(DATASET)

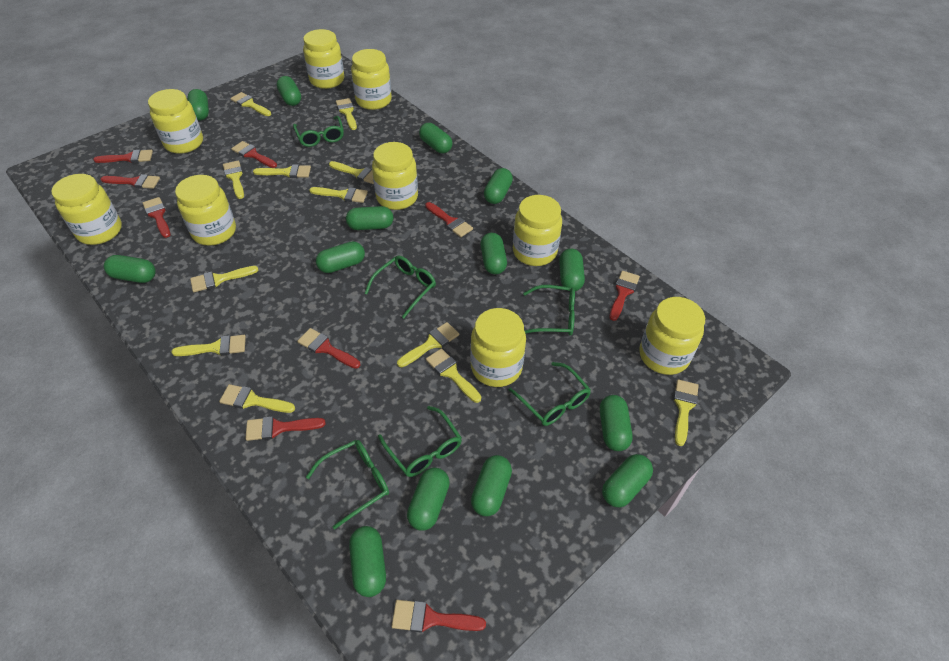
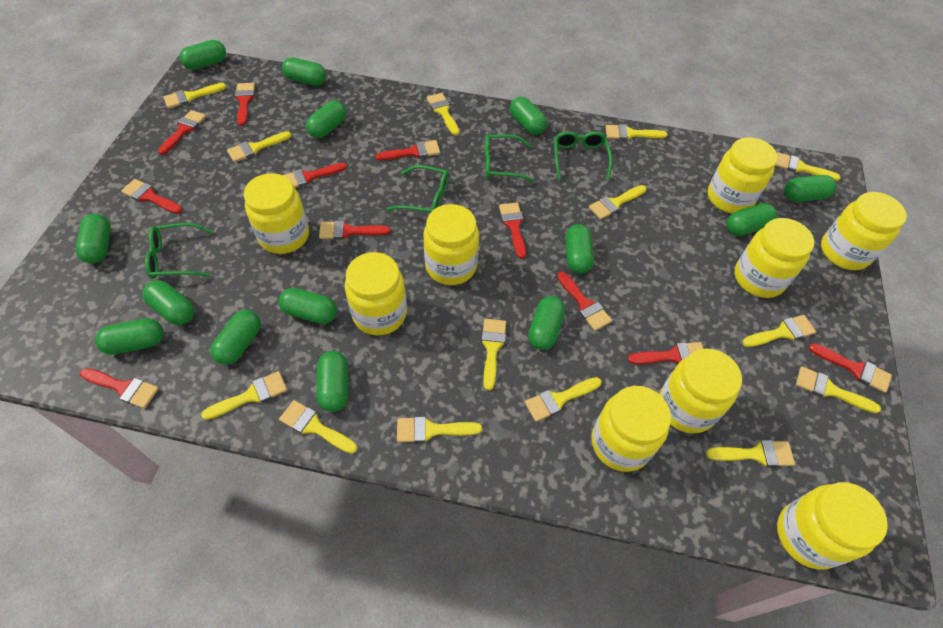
green glasses: [293,116,344,147] [306,440,389,529] [365,255,436,319] [378,406,462,477] [509,362,591,426] [523,285,575,335] = 6 -> [145,223,214,279] [386,165,449,212] [485,134,535,183] [554,131,612,180] = 4
red brush: [93,150,153,163] [101,174,160,189] [143,197,170,238] [231,141,277,168] [245,416,326,441] [297,328,360,369] [391,600,486,633] [425,202,473,237] [609,271,640,321] = 9 -> [80,368,159,408] [121,179,182,214] [158,110,206,155] [235,83,255,126] [283,163,347,188] [319,221,390,240] [376,140,440,160] [499,203,526,259] [557,272,612,331] [628,342,704,364] [809,343,892,393] = 11
yellow brush: [171,335,246,356] [190,266,258,292] [219,384,295,413] [223,161,244,199] [230,92,271,116] [253,164,311,178] [309,187,368,203] [329,161,374,184] [336,98,357,130] [397,322,459,367] [426,348,481,403] [674,379,699,446] = 12 -> [163,83,226,108] [201,371,287,420] [227,131,291,162] [279,400,357,454] [397,416,482,443] [427,93,460,135] [481,319,506,390] [525,377,602,422] [589,185,646,220] [606,124,668,140] [706,440,795,467] [743,315,816,347] [775,152,841,181] [796,366,881,413] = 14

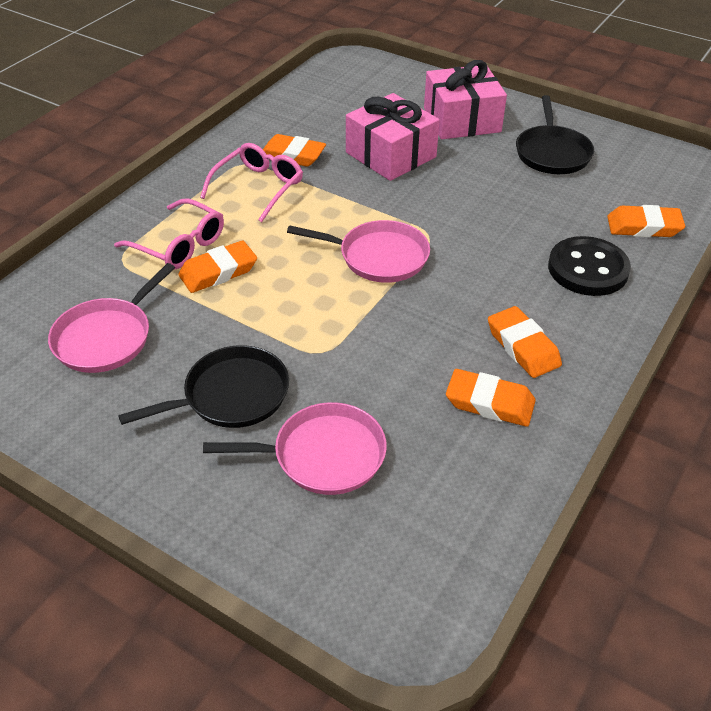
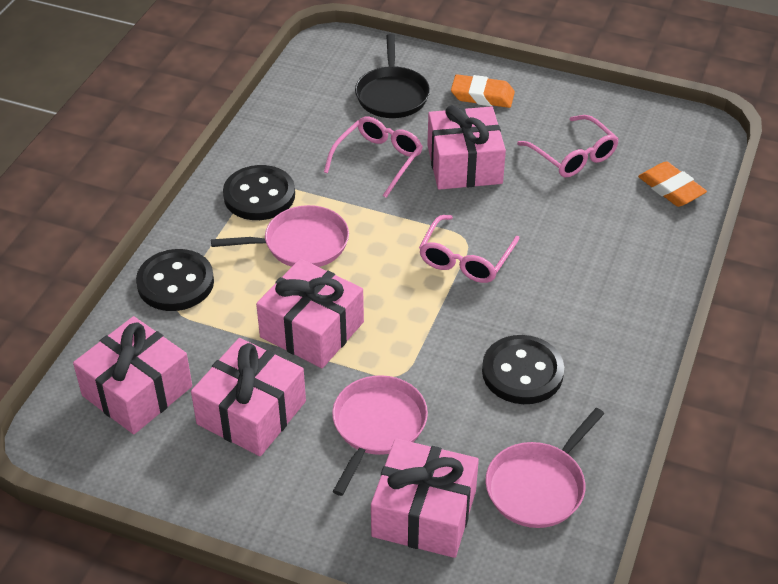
black button: [548,236,631,296] = 1 -> [136,249,214,311] [223,165,295,220] [482,335,564,404] = 3
black pan: [118,345,289,428] [516,95,594,174] = 2 -> [355,34,430,118] = 1
orange eraser: [178,240,257,293] [263,134,326,167] [446,369,536,427] [488,306,562,378] [607,205,685,237] = 5 -> [451,74,515,108] [638,162,707,207] = 2
pink gift: [346,93,440,181] [424,60,507,139] = 2 -> [73,316,192,434] [191,338,306,456] [256,259,364,368] [371,438,479,558] [427,105,506,190] = 5
pink glasses: [114,199,224,269] [200,143,303,222] = 2 -> [324,117,423,198] [419,215,520,283] [517,115,619,177] = 3

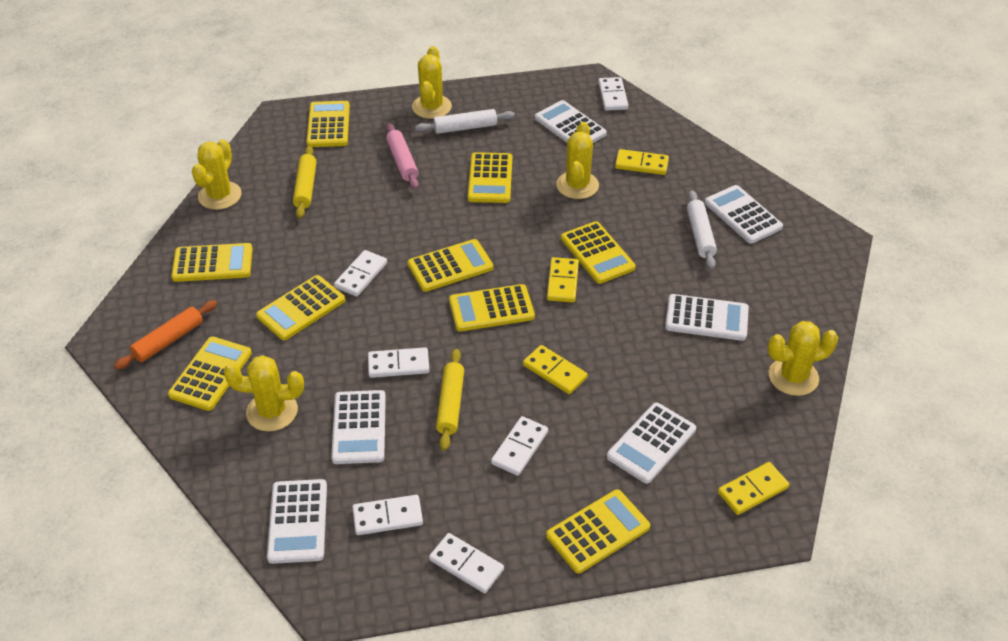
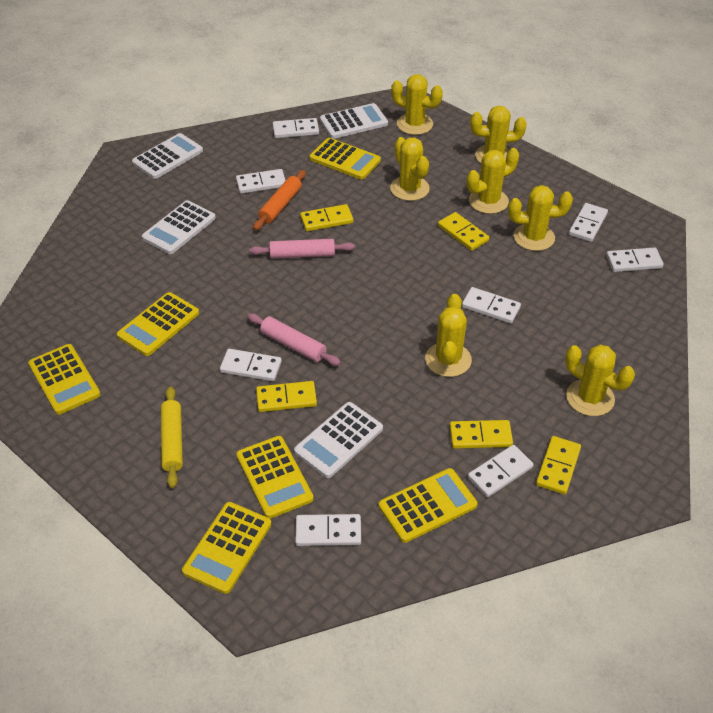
pink rolling pin: [386,123,419,189] = 1 -> [247,313,341,366] [249,239,355,259] = 2
white calculator: [267,479,327,564] [331,390,386,464] [535,100,607,143] [607,402,696,484] [665,294,749,341] [705,185,783,244] = 6 -> [132,133,203,179] [142,200,216,254] [294,402,383,478] [320,103,388,139] = 4
white domino: [334,250,387,297] [352,495,423,535] [368,347,429,378] [429,533,504,593] [491,416,548,476] [598,77,628,111] = 6 -> [220,349,282,381] [236,169,286,194] [273,118,319,138] [295,514,361,546] [462,287,521,323] [468,445,534,497] [569,203,608,242] [606,247,664,272] = 8
white rolling pin: [415,109,515,134] [687,191,717,269] = 2 -> none = 0
yellow cactus: [192,139,242,210] [224,355,304,432] [412,46,452,119] [556,122,599,199] [768,321,838,396] = 5 -> [390,137,430,201] [391,74,443,135] [425,294,472,377] [467,148,519,214] [470,106,527,163] [508,185,573,251] [565,344,635,416] = 7
yellow calculator: [168,336,252,411] [171,243,253,282] [256,275,345,340] [306,101,350,147] [408,239,493,292] [449,284,535,331] [468,152,512,203] [546,489,650,573] [561,221,636,284] = 9 -> [28,344,101,415] [117,292,199,356] [182,502,271,594] [236,436,314,519] [309,138,381,180] [379,468,477,543] = 6
yellow domino: [523,345,588,394] [547,257,579,302] [615,149,669,175] [718,462,789,515] = 4 -> [256,381,317,412] [300,204,353,231] [438,212,489,251] [450,420,513,449] [536,436,581,494] = 5
yellow rolling pin: [293,146,317,218] [436,349,464,451] = 2 -> [161,386,183,488] = 1

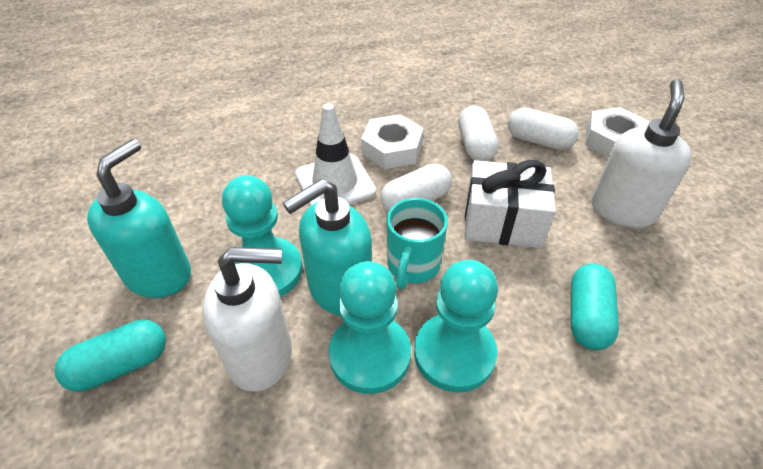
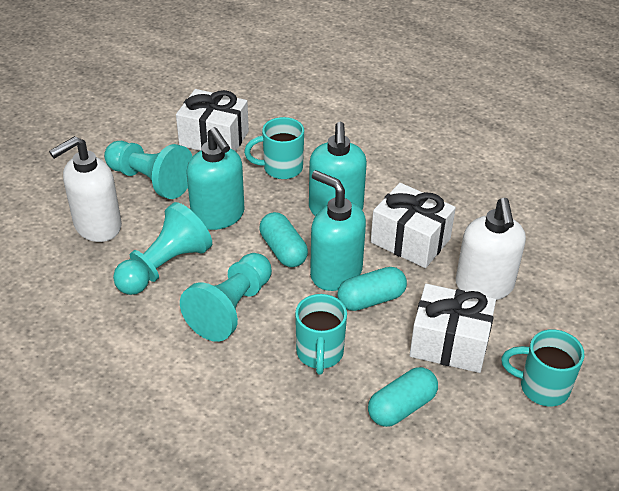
turquoise capsule: [55,319,166,391] [571,264,619,350] = 2 -> [260,212,308,267] [337,267,407,311] [368,367,438,427] = 3
turquoise mug: [387,198,448,289] = 1 -> [244,117,304,179] [295,294,347,375] [501,329,584,407] = 3
turquoise soap dispenser: [87,139,191,298] [283,179,372,316] = 2 -> [187,127,245,230] [309,122,367,216] [310,170,366,291] = 3
white capsule: [381,163,452,212] [458,106,499,161] [508,108,579,150] = 3 -> none = 0
white gift: [465,160,556,248] = 1 -> [176,89,249,152] [371,183,456,268] [410,284,496,373] = 3
white nut: [361,114,424,169] [585,107,649,157] = 2 -> none = 0
white traffic cone: [295,103,376,206] = 1 -> none = 0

(End DATASET)

→ PROBLEM TO SOLVE:
Leave the images aside and transcribe all entries exactly.

→ RESPONSE FOR THIS EXERCISE:
green glasses: [293,116,344,147] [306,440,389,529] [365,255,436,319] [378,406,462,477] [509,362,591,426] [523,285,575,335] = 6 -> [145,223,214,279] [386,165,449,212] [485,134,535,183] [554,131,612,180] = 4
red brush: [93,150,153,163] [101,174,160,189] [143,197,170,238] [231,141,277,168] [245,416,326,441] [297,328,360,369] [391,600,486,633] [425,202,473,237] [609,271,640,321] = 9 -> [80,368,159,408] [121,179,182,214] [158,110,206,155] [235,83,255,126] [283,163,347,188] [319,221,390,240] [376,140,440,160] [499,203,526,259] [557,272,612,331] [628,342,704,364] [809,343,892,393] = 11
yellow brush: [171,335,246,356] [190,266,258,292] [219,384,295,413] [223,161,244,199] [230,92,271,116] [253,164,311,178] [309,187,368,203] [329,161,374,184] [336,98,357,130] [397,322,459,367] [426,348,481,403] [674,379,699,446] = 12 -> [163,83,226,108] [201,371,287,420] [227,131,291,162] [279,400,357,454] [397,416,482,443] [427,93,460,135] [481,319,506,390] [525,377,602,422] [589,185,646,220] [606,124,668,140] [706,440,795,467] [743,315,816,347] [775,152,841,181] [796,366,881,413] = 14

black button: [548,236,631,296] = 1 -> [136,249,214,311] [223,165,295,220] [482,335,564,404] = 3
black pan: [118,345,289,428] [516,95,594,174] = 2 -> [355,34,430,118] = 1
orange eraser: [178,240,257,293] [263,134,326,167] [446,369,536,427] [488,306,562,378] [607,205,685,237] = 5 -> [451,74,515,108] [638,162,707,207] = 2
pink gift: [346,93,440,181] [424,60,507,139] = 2 -> [73,316,192,434] [191,338,306,456] [256,259,364,368] [371,438,479,558] [427,105,506,190] = 5
pink glasses: [114,199,224,269] [200,143,303,222] = 2 -> [324,117,423,198] [419,215,520,283] [517,115,619,177] = 3

pink rolling pin: [386,123,419,189] = 1 -> [247,313,341,366] [249,239,355,259] = 2
white calculator: [267,479,327,564] [331,390,386,464] [535,100,607,143] [607,402,696,484] [665,294,749,341] [705,185,783,244] = 6 -> [132,133,203,179] [142,200,216,254] [294,402,383,478] [320,103,388,139] = 4
white domino: [334,250,387,297] [352,495,423,535] [368,347,429,378] [429,533,504,593] [491,416,548,476] [598,77,628,111] = 6 -> [220,349,282,381] [236,169,286,194] [273,118,319,138] [295,514,361,546] [462,287,521,323] [468,445,534,497] [569,203,608,242] [606,247,664,272] = 8
white rolling pin: [415,109,515,134] [687,191,717,269] = 2 -> none = 0
yellow cactus: [192,139,242,210] [224,355,304,432] [412,46,452,119] [556,122,599,199] [768,321,838,396] = 5 -> [390,137,430,201] [391,74,443,135] [425,294,472,377] [467,148,519,214] [470,106,527,163] [508,185,573,251] [565,344,635,416] = 7
yellow calculator: [168,336,252,411] [171,243,253,282] [256,275,345,340] [306,101,350,147] [408,239,493,292] [449,284,535,331] [468,152,512,203] [546,489,650,573] [561,221,636,284] = 9 -> [28,344,101,415] [117,292,199,356] [182,502,271,594] [236,436,314,519] [309,138,381,180] [379,468,477,543] = 6
yellow domino: [523,345,588,394] [547,257,579,302] [615,149,669,175] [718,462,789,515] = 4 -> [256,381,317,412] [300,204,353,231] [438,212,489,251] [450,420,513,449] [536,436,581,494] = 5
yellow rolling pin: [293,146,317,218] [436,349,464,451] = 2 -> [161,386,183,488] = 1

turquoise capsule: [55,319,166,391] [571,264,619,350] = 2 -> [260,212,308,267] [337,267,407,311] [368,367,438,427] = 3
turquoise mug: [387,198,448,289] = 1 -> [244,117,304,179] [295,294,347,375] [501,329,584,407] = 3
turquoise soap dispenser: [87,139,191,298] [283,179,372,316] = 2 -> [187,127,245,230] [309,122,367,216] [310,170,366,291] = 3
white capsule: [381,163,452,212] [458,106,499,161] [508,108,579,150] = 3 -> none = 0
white gift: [465,160,556,248] = 1 -> [176,89,249,152] [371,183,456,268] [410,284,496,373] = 3
white nut: [361,114,424,169] [585,107,649,157] = 2 -> none = 0
white traffic cone: [295,103,376,206] = 1 -> none = 0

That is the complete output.